>> Begin Listed entries
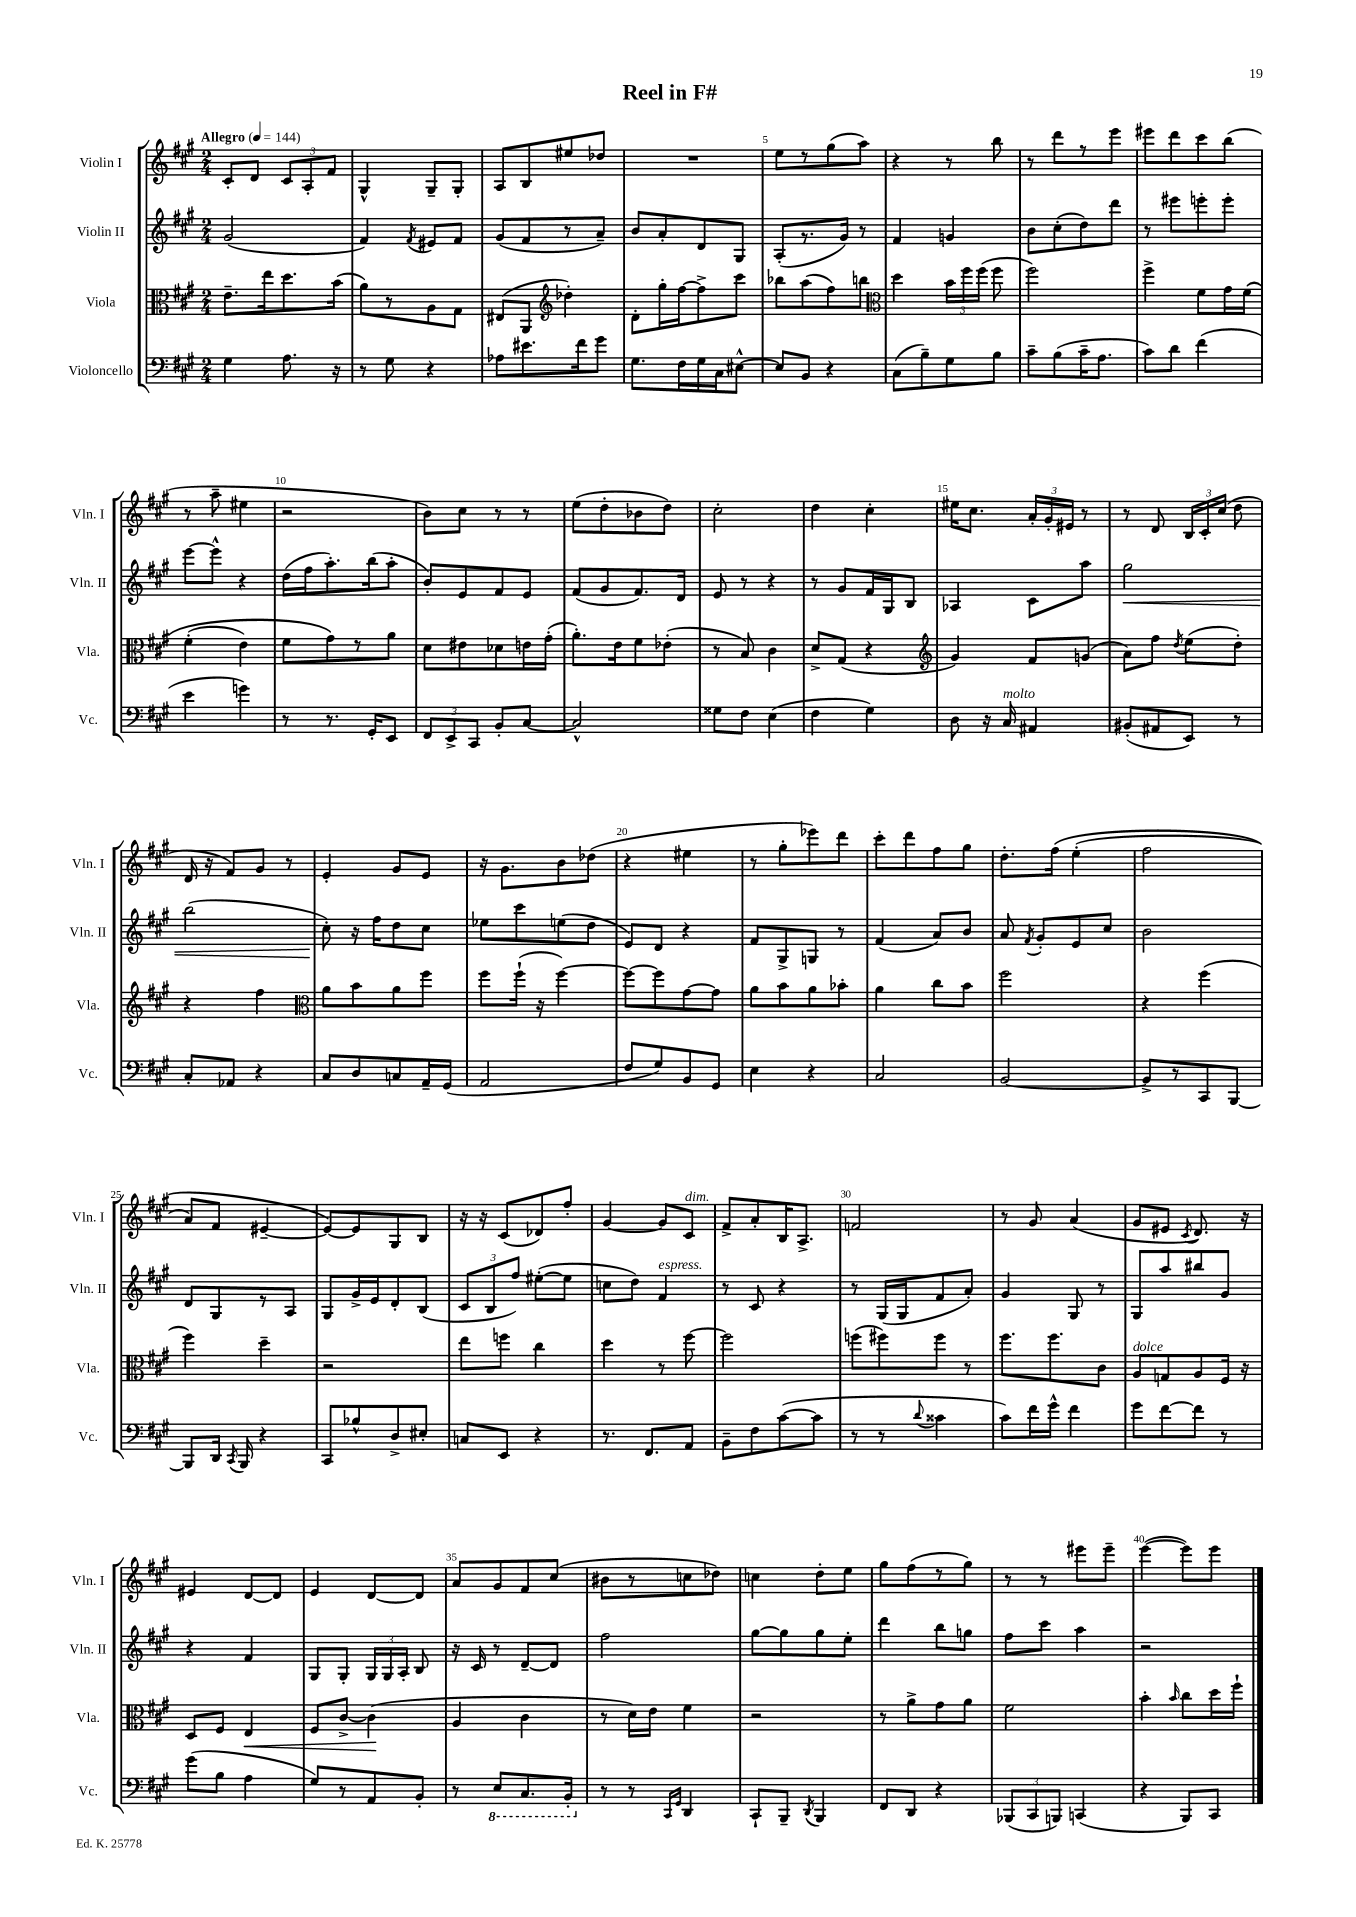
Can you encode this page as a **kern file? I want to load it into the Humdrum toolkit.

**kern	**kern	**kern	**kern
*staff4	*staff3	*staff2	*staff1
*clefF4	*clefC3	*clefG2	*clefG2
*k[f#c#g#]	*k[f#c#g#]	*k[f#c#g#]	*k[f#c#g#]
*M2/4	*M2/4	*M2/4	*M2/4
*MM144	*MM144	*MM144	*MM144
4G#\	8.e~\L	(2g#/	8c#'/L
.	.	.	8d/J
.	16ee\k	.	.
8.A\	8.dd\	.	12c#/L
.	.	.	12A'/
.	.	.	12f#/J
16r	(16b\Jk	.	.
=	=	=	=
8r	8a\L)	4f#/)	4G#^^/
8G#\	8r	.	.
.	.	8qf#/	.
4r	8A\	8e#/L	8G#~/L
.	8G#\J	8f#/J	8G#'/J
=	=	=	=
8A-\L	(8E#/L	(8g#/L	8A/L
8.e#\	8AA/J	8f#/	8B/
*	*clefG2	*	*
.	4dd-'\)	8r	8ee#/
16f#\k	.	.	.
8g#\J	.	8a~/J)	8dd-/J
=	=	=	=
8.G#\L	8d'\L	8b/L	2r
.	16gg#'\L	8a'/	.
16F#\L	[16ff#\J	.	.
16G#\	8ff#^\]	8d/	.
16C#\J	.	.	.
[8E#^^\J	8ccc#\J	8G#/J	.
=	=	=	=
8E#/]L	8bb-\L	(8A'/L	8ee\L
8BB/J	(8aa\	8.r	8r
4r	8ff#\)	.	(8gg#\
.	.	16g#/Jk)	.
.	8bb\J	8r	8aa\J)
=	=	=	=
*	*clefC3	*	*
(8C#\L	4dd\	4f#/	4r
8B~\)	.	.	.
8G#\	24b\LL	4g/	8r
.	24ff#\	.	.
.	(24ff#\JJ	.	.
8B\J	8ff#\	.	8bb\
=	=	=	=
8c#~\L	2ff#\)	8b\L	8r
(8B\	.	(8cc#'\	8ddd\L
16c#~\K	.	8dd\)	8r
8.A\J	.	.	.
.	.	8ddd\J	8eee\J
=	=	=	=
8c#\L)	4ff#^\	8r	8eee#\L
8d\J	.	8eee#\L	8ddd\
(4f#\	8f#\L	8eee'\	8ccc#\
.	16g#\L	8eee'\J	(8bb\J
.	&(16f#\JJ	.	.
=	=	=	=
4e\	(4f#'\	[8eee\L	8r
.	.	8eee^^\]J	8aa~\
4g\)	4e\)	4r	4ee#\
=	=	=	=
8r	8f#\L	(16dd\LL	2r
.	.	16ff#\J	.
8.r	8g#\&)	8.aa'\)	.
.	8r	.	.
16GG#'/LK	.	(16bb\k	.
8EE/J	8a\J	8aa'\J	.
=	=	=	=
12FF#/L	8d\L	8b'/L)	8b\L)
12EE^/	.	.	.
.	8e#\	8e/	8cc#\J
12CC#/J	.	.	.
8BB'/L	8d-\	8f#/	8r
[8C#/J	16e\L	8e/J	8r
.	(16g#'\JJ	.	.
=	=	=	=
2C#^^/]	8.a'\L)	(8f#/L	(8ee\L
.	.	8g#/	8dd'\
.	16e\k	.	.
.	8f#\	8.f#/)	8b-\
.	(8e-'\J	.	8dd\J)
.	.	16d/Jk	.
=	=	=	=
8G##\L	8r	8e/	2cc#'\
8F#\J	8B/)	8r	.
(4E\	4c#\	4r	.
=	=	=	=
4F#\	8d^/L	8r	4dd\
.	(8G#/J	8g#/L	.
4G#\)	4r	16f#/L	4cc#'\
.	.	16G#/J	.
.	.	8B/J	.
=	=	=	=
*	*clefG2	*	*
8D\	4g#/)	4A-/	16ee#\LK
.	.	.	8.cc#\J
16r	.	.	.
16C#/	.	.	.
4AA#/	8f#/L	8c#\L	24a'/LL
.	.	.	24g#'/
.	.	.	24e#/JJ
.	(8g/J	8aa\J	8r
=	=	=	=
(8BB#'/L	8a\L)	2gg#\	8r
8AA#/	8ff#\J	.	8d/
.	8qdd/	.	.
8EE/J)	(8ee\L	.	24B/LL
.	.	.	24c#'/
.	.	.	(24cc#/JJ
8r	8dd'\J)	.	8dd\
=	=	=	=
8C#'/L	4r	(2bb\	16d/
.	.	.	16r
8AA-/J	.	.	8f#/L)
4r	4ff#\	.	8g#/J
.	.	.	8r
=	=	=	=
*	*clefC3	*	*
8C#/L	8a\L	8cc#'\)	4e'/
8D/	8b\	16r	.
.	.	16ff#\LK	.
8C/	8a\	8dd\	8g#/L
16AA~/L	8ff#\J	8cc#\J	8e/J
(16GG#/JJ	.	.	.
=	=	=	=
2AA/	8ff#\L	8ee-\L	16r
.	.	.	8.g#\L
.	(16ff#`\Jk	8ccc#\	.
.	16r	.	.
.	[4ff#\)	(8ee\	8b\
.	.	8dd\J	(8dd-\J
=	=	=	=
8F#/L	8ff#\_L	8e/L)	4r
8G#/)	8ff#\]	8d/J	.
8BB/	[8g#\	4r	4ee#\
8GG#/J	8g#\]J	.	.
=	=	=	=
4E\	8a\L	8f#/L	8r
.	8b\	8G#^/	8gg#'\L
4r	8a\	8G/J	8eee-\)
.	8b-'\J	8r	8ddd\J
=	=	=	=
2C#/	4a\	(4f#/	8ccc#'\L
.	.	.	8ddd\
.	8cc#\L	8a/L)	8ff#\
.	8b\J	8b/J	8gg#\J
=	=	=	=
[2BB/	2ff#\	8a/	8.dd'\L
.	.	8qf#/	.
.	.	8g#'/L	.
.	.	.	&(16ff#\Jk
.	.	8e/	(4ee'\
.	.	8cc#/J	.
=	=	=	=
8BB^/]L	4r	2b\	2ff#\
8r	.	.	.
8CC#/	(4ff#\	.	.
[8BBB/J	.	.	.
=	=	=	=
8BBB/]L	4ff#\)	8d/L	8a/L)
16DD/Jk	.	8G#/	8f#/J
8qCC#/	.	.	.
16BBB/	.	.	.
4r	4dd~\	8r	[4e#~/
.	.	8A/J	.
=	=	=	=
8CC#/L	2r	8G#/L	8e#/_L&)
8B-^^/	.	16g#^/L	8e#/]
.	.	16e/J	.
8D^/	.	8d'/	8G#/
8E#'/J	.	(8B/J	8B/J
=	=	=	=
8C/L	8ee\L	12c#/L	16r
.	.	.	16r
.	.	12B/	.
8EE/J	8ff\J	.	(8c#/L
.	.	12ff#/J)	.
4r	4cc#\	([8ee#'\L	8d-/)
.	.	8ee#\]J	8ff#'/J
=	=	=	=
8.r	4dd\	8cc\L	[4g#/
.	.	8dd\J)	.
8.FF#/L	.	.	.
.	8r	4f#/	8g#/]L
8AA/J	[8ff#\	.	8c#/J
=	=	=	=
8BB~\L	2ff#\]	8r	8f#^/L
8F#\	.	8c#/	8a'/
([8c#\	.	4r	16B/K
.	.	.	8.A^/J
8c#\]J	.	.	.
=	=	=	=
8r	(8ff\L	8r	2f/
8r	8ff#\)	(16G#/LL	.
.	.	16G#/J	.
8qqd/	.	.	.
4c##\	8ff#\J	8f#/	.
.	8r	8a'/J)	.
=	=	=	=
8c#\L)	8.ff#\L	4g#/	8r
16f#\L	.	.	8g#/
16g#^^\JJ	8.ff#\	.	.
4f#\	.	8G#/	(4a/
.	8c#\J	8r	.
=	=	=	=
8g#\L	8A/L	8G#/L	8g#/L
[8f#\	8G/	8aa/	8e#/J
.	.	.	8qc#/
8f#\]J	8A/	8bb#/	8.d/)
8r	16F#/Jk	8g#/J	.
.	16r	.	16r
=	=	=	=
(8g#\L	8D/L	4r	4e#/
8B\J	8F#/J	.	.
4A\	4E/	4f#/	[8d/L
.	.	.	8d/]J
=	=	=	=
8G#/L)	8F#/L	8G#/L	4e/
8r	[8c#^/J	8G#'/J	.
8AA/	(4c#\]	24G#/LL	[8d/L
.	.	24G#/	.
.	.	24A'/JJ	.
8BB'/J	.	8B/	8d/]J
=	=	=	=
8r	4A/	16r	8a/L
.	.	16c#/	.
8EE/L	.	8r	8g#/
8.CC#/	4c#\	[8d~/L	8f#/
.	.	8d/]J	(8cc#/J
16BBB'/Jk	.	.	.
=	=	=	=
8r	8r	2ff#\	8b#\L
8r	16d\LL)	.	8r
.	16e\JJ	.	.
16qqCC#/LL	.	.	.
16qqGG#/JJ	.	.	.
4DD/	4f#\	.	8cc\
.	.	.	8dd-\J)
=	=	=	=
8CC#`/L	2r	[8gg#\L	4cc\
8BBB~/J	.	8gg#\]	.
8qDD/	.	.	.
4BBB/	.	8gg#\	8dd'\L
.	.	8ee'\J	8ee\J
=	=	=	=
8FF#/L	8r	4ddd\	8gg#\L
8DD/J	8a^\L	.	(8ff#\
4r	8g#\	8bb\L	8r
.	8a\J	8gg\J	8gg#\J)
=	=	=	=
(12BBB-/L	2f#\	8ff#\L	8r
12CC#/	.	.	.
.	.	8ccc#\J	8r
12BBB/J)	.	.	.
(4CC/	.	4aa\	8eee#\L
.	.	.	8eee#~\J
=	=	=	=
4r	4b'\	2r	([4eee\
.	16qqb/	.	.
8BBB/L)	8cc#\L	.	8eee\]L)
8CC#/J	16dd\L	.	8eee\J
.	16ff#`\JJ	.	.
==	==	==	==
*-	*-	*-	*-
>> End Listed entries
### Challenge
Pull out every line of the records above that contains the string "kern", and copy each one in full.

### Problem solution
Can you encode this page as a **kern file? I want to load it into the Humdrum toolkit.
**kern	**kern	**kern	**kern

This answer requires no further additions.